▶ **INPUT MATERIAL**
========================

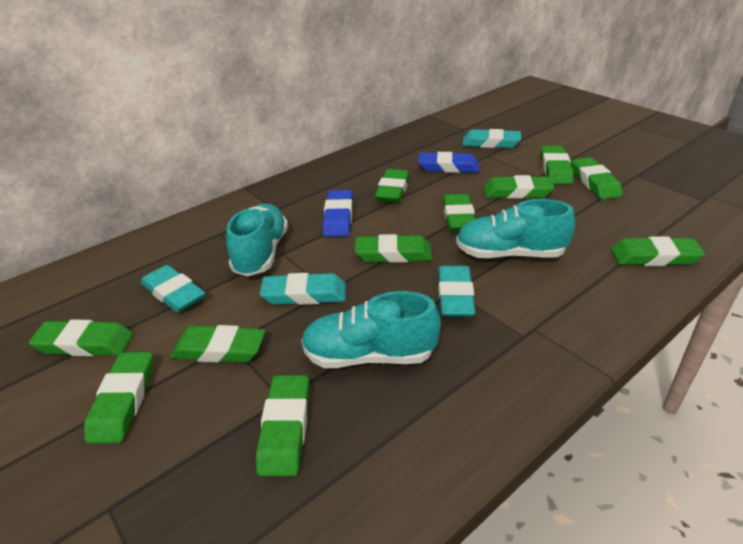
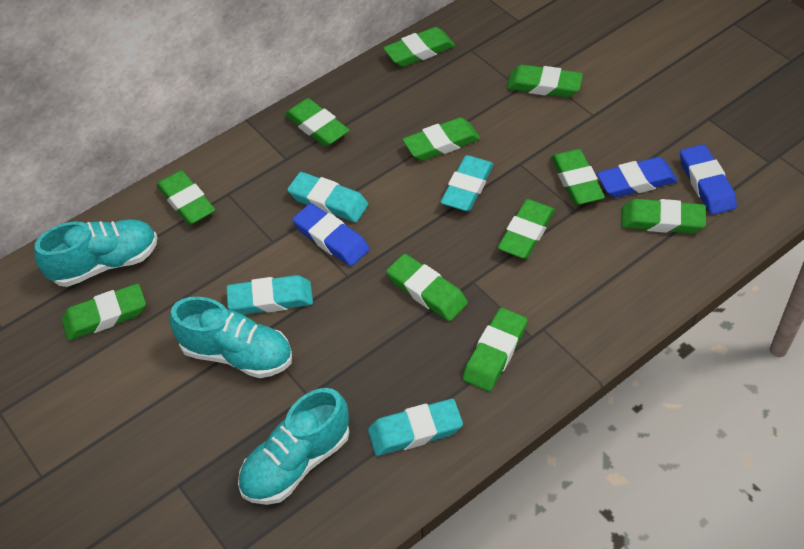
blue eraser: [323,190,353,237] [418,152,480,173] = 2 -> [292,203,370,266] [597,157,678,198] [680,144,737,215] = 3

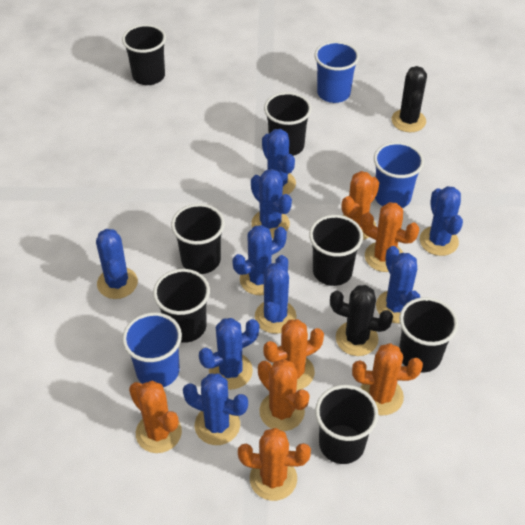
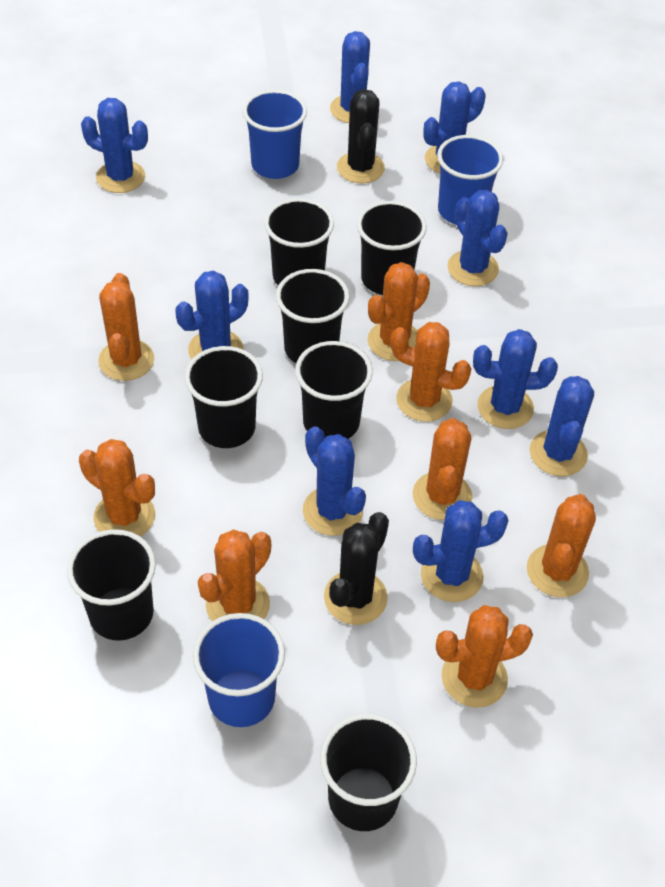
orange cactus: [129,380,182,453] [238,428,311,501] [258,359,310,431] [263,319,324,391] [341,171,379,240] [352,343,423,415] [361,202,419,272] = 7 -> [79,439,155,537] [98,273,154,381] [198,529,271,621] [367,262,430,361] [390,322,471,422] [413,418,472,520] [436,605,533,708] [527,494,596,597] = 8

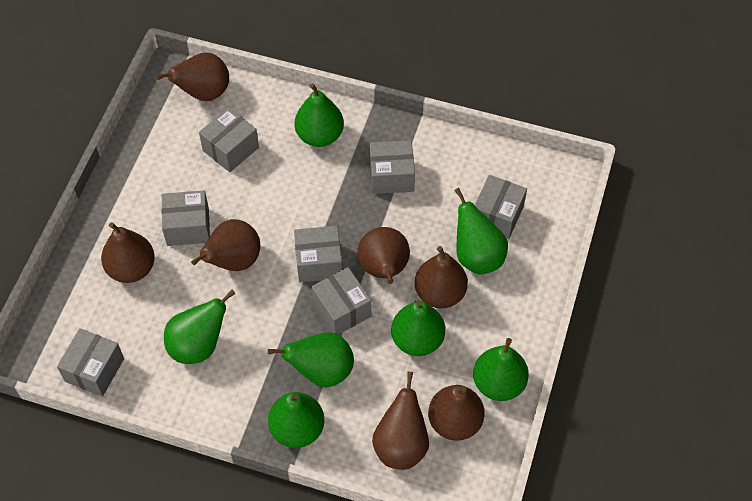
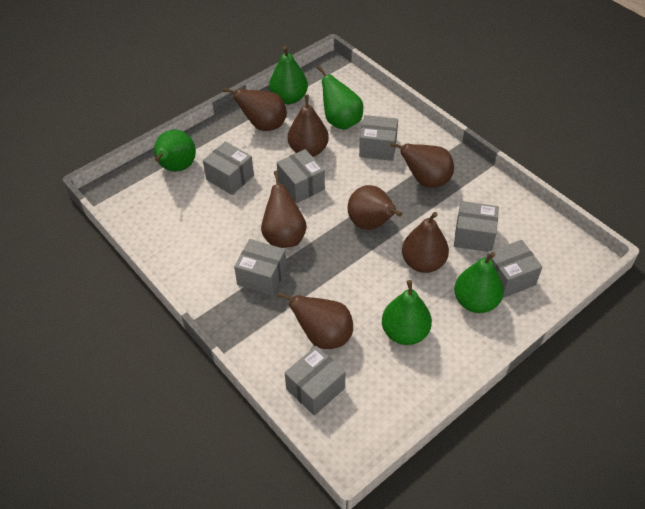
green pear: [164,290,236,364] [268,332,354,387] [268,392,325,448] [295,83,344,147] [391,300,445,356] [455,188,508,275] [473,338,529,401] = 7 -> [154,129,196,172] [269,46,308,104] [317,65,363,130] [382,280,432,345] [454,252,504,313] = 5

========================

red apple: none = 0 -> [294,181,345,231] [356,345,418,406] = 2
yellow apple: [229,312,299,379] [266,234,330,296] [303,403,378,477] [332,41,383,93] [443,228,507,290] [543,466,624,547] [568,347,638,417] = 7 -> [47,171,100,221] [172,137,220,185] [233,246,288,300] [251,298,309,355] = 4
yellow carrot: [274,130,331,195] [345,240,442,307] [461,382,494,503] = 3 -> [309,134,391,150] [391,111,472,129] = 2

========================

▶ **YOUR INSTRUCTIONS**
Of all the entries above, retype exactly the lines from the line with "red apple: none" to the line with "yellow carrot: [274,130,331,195]", both included, and no others.

▶ **ANSWER SPACE**
red apple: none = 0 -> [294,181,345,231] [356,345,418,406] = 2
yellow apple: [229,312,299,379] [266,234,330,296] [303,403,378,477] [332,41,383,93] [443,228,507,290] [543,466,624,547] [568,347,638,417] = 7 -> [47,171,100,221] [172,137,220,185] [233,246,288,300] [251,298,309,355] = 4
yellow carrot: [274,130,331,195] [345,240,442,307] [461,382,494,503] = 3 -> [309,134,391,150] [391,111,472,129] = 2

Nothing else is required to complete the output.